[[ Dataset excerpts open ]]

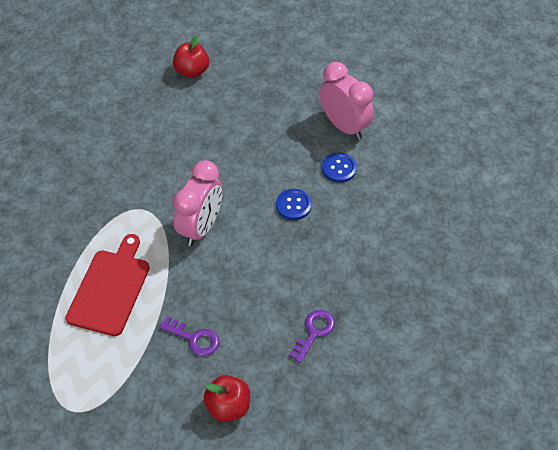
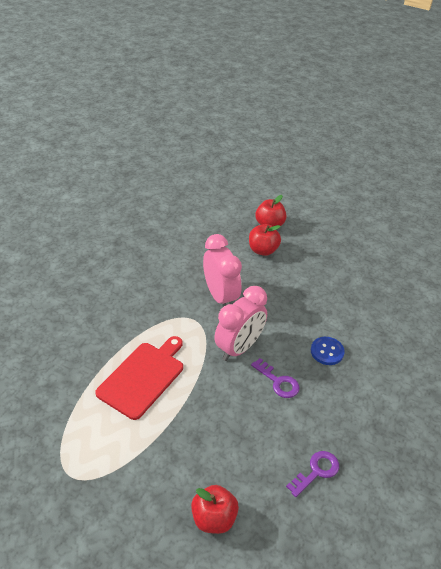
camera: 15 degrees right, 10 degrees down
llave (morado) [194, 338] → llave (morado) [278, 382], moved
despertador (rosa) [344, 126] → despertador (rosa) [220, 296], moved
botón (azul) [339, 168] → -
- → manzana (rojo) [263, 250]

[[ Dataset excerpts closed ]]

Directions for this task: Any images must be dropped; all other material is to be printed exactly.

Response:
camera: 15 degrees right, 10 degrees down
llave (morado) [194, 338] → llave (morado) [278, 382], moved
despertador (rosa) [344, 126] → despertador (rosa) [220, 296], moved
botón (azul) [339, 168] → -
- → manzana (rojo) [263, 250]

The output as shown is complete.